[Object change descriptions]
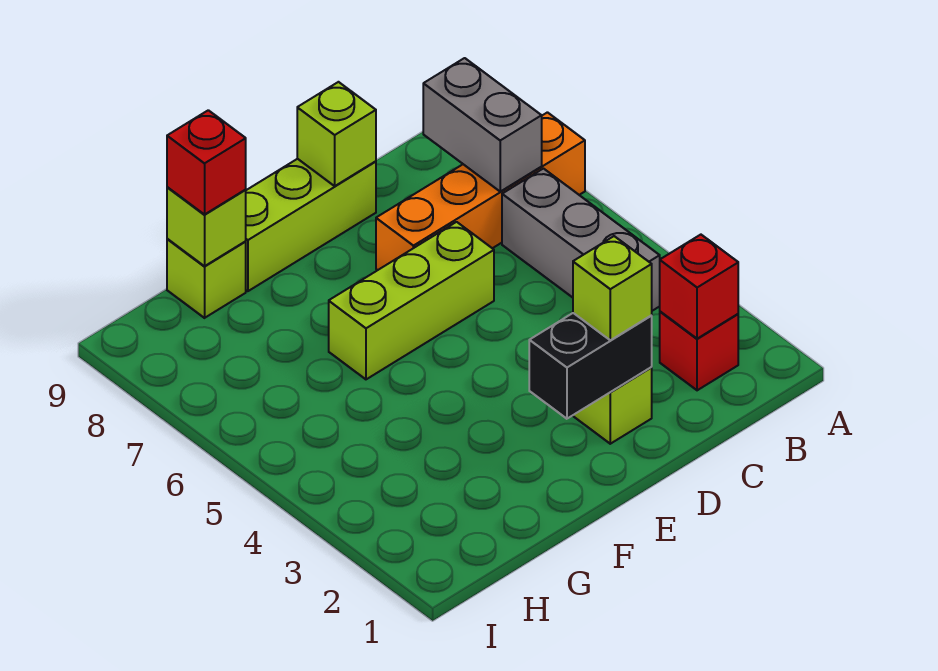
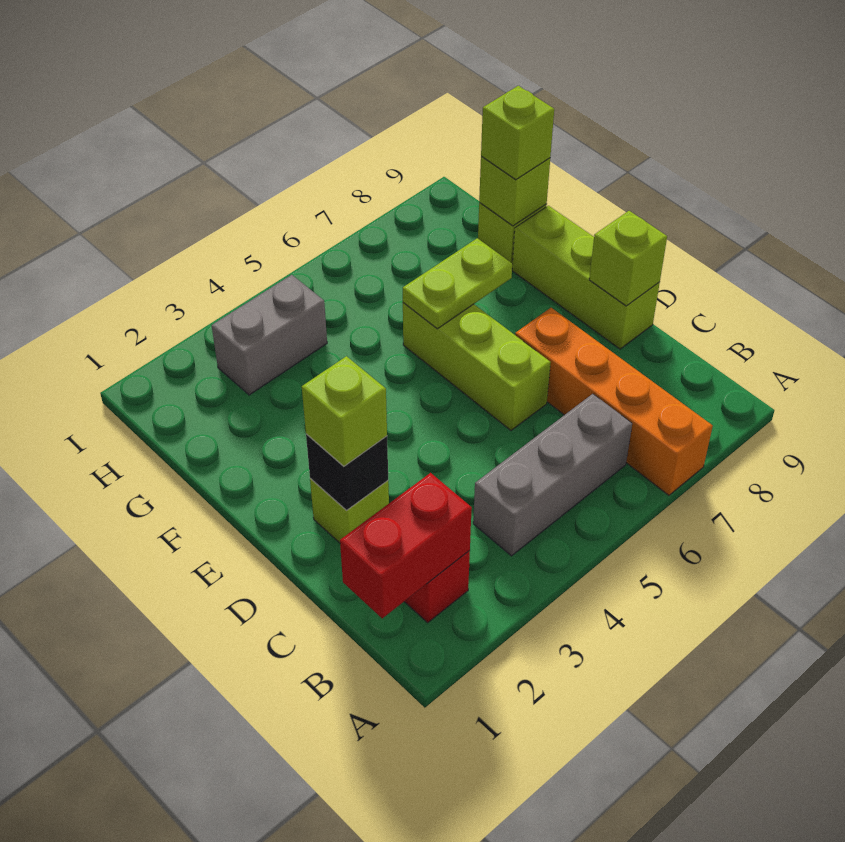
red brick B2 level 2 -> red brick B1:B2 level 2
grey brick B7:B8 level 2 -> grey brick H3:H4 level 1
black brick D2:E2 level 2 -> black brick D2 level 2
none -> lime plate F6:F7 level 2
red brick G9 level 3 -> lime brick G9 level 3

> **Problem details**
Within the lines above, find those holding the word "brick" and copy them.

> **Finished task**
red brick B2 level 2 -> red brick B1:B2 level 2
grey brick B7:B8 level 2 -> grey brick H3:H4 level 1
black brick D2:E2 level 2 -> black brick D2 level 2
red brick G9 level 3 -> lime brick G9 level 3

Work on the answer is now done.